--- START ---

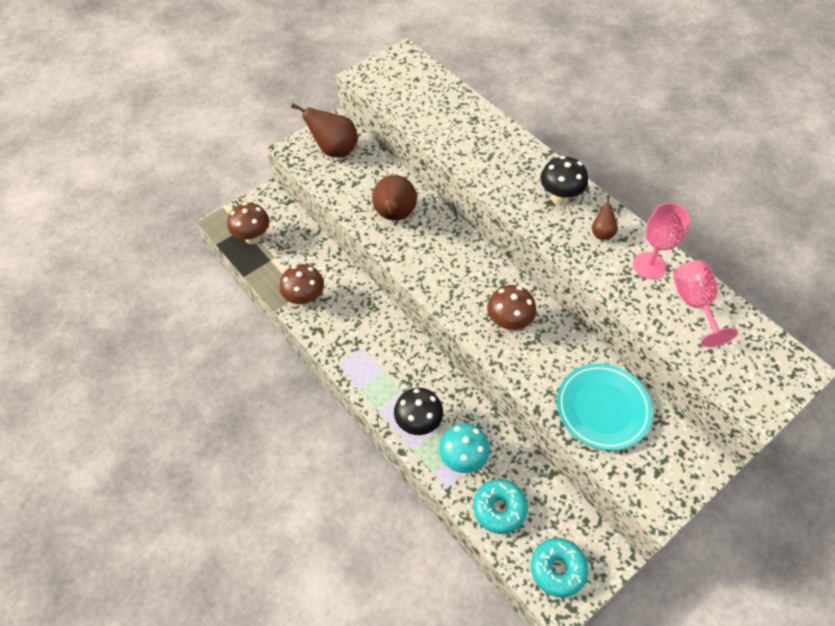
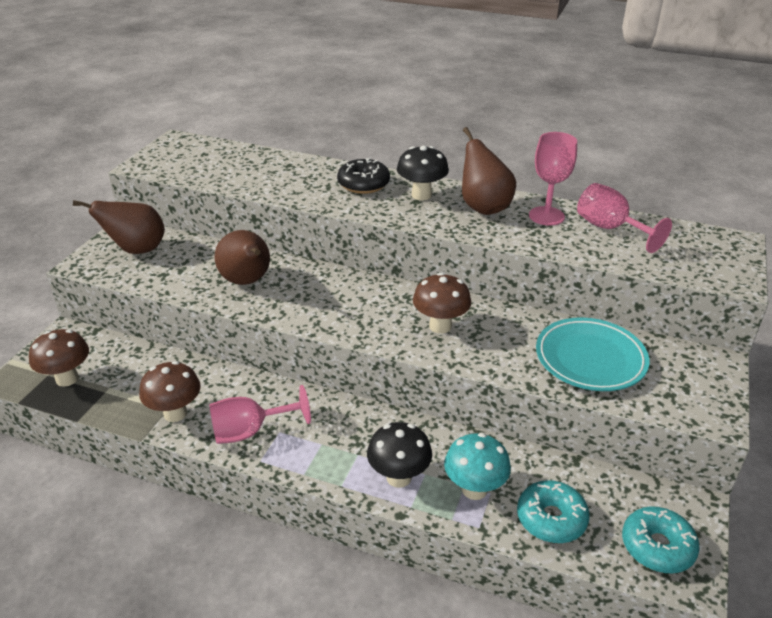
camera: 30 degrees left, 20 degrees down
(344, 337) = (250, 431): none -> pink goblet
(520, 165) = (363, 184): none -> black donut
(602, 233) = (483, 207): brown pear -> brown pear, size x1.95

--- END ---
--- START ---

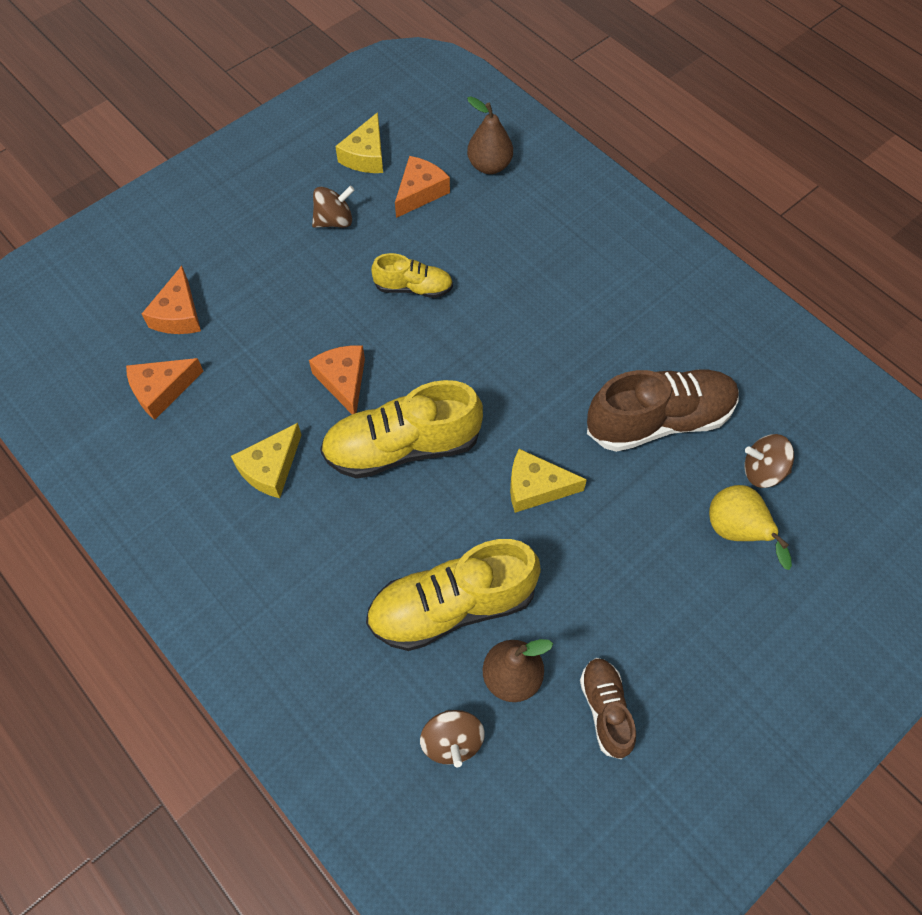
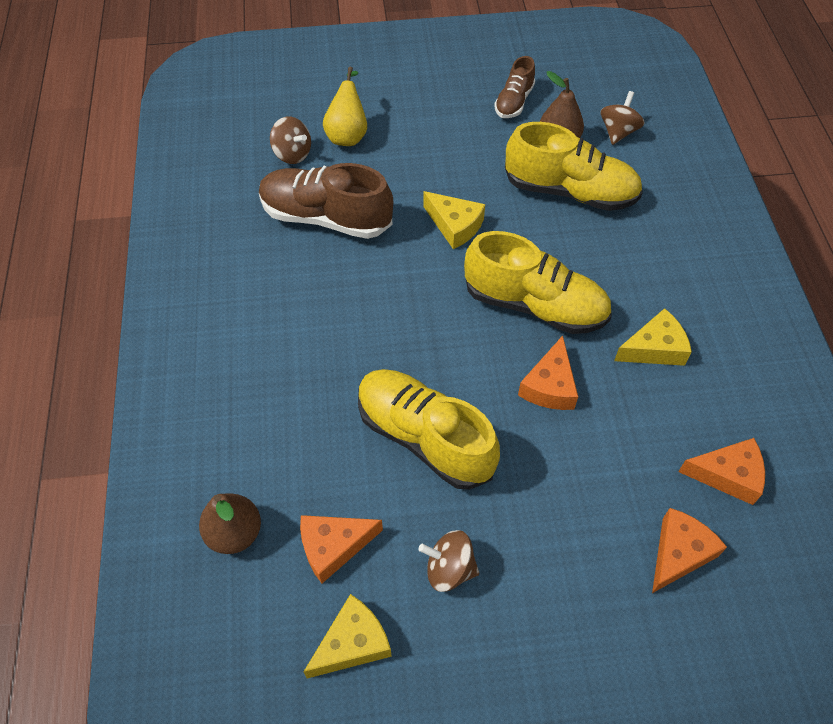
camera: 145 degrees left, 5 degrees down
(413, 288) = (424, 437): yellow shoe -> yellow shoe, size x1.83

--- END ---
--- START ---

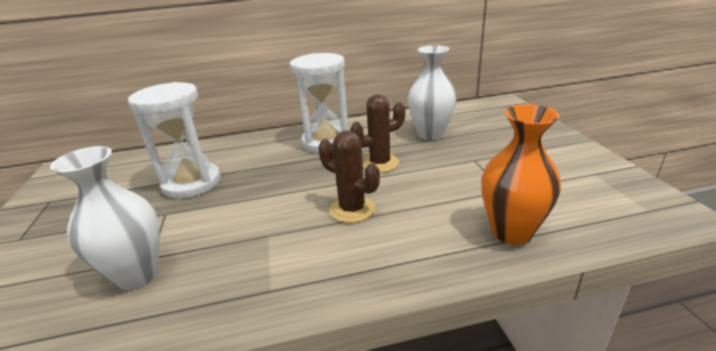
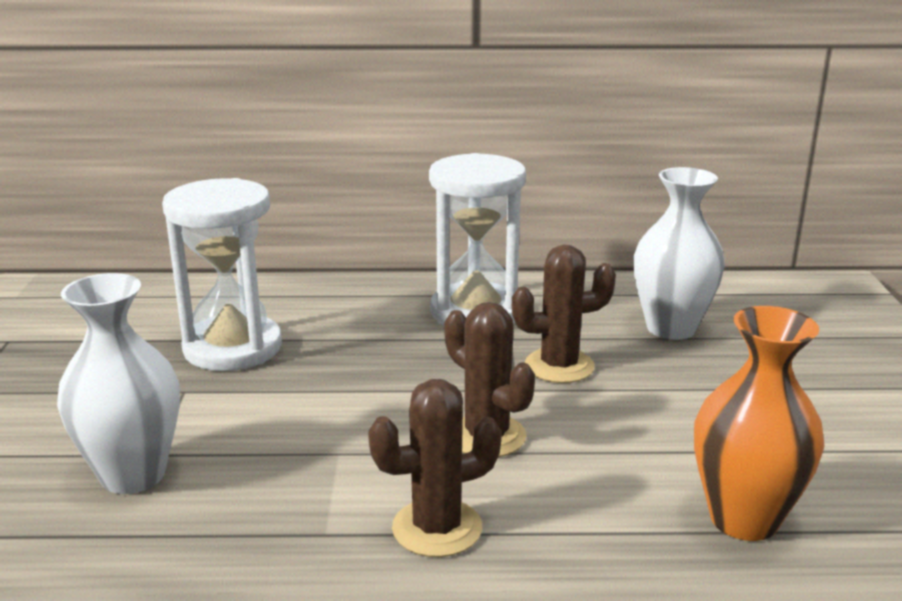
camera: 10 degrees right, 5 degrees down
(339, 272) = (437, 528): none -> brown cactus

--- END ---

ACTIVITY: Search the listing above for the lines with "camera: 10 degrees right, 5 degrees down" and "(339, 272) = (437, 528): none -> brown cactus", then output those lines and all lines between them exactly.

EXERCISE OUTPUT:
camera: 10 degrees right, 5 degrees down
(339, 272) = (437, 528): none -> brown cactus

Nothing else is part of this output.